-- The records follows --

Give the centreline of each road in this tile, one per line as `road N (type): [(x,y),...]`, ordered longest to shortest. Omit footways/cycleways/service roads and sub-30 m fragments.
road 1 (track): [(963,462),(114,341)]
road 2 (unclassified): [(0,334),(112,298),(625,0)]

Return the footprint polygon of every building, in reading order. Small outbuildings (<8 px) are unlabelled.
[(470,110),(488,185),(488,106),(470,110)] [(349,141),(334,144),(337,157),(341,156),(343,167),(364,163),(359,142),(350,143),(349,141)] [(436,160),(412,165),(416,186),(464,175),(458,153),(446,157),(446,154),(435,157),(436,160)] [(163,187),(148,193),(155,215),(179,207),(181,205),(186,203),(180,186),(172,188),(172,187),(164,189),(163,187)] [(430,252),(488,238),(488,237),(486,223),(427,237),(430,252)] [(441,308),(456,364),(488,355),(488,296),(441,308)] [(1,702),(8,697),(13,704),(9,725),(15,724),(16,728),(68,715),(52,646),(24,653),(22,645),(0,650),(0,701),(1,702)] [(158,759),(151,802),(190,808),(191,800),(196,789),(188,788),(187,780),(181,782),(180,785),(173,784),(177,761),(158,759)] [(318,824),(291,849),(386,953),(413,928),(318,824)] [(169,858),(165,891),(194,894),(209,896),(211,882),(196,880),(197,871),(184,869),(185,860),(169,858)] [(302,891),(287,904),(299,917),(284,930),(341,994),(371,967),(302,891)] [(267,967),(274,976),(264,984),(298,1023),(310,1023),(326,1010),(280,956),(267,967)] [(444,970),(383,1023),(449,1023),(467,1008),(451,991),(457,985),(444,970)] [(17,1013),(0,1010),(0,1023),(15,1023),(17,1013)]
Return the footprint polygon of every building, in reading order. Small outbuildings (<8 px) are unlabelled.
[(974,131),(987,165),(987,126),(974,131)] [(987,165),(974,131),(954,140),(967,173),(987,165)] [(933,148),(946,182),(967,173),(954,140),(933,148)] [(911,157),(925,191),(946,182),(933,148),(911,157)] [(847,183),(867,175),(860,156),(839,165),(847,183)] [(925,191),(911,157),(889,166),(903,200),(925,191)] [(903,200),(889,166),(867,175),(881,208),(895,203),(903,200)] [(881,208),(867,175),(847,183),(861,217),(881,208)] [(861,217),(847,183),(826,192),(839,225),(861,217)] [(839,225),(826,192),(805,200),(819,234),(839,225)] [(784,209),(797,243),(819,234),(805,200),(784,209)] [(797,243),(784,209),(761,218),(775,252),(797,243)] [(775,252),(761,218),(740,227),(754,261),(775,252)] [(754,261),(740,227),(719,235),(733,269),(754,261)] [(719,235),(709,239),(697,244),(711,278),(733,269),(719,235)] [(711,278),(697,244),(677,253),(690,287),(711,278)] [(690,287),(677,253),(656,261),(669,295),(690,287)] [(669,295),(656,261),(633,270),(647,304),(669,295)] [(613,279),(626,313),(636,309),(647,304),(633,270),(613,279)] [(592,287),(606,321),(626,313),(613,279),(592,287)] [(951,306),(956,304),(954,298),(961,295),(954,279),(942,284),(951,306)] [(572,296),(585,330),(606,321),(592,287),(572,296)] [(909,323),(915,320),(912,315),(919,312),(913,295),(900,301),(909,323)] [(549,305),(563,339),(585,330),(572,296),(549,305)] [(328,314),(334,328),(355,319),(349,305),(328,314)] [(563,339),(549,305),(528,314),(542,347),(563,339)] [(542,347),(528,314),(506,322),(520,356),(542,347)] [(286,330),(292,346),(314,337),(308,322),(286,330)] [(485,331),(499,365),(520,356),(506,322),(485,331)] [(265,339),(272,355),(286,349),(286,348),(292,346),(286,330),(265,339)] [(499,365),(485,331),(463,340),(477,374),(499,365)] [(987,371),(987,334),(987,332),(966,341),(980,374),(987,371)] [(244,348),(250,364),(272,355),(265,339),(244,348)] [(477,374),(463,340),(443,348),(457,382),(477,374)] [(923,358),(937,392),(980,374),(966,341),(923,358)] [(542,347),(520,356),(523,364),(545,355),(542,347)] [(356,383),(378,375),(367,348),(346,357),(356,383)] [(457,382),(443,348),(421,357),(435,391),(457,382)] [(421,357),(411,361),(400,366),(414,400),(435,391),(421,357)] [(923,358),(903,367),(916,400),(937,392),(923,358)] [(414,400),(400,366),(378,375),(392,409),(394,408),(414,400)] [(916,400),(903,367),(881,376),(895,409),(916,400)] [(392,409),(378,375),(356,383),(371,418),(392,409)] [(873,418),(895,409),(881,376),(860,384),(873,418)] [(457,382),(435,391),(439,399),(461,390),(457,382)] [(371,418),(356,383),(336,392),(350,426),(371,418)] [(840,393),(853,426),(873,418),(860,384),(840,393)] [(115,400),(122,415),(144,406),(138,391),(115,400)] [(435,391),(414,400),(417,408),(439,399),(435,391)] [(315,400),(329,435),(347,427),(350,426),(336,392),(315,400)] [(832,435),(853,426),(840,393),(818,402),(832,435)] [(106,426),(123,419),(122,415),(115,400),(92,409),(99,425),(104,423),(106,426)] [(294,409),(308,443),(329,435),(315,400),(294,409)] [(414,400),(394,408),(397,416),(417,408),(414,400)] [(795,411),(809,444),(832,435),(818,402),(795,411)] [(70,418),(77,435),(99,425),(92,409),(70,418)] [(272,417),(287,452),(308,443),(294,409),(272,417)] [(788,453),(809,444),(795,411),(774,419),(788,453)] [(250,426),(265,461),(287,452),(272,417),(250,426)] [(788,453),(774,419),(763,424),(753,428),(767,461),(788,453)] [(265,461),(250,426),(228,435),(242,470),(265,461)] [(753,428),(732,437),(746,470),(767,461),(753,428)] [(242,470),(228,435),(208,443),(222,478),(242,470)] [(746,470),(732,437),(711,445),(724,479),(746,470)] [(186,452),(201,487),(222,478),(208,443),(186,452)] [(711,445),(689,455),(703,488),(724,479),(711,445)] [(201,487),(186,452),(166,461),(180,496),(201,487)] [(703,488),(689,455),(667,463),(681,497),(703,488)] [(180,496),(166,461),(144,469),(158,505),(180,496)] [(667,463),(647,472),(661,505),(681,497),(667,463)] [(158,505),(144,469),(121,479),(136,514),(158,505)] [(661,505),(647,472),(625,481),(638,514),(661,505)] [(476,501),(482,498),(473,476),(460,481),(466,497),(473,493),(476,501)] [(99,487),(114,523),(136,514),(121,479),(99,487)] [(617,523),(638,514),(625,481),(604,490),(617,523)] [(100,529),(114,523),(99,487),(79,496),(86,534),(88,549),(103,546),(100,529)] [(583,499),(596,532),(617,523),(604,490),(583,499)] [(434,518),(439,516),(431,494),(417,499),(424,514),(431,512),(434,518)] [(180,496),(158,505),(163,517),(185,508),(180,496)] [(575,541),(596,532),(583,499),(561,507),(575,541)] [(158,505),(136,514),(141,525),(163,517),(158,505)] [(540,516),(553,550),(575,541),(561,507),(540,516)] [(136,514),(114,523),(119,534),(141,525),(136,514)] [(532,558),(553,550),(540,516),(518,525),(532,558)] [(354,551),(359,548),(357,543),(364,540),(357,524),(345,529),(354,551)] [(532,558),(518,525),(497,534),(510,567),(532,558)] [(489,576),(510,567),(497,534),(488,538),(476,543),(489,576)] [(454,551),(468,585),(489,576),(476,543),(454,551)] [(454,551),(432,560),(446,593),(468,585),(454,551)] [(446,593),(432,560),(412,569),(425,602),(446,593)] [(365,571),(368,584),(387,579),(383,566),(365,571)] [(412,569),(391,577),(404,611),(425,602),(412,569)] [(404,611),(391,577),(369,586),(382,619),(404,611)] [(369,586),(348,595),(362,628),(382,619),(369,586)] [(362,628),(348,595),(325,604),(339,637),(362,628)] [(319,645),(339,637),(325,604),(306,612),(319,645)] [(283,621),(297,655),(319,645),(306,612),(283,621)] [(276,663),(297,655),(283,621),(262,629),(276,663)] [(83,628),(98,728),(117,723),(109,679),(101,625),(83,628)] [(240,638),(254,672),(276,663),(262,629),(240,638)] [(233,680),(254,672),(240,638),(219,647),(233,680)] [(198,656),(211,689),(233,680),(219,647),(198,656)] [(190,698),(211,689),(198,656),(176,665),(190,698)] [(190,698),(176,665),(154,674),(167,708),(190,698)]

-- The records concluded --

◆ Exercise objective: Find the string "road" in the data. Report each line it appears in.

◆ Answer to this problem:
Give the centreline of each road in this tile, one per line as `road N (type): [(x,y),...]`, ordered longest to shortest. Omit footways/cycleways/service roads and sub-30 m fragments.
road 1 (track): [(963,462),(114,341)]
road 2 (unclassified): [(0,334),(112,298),(625,0)]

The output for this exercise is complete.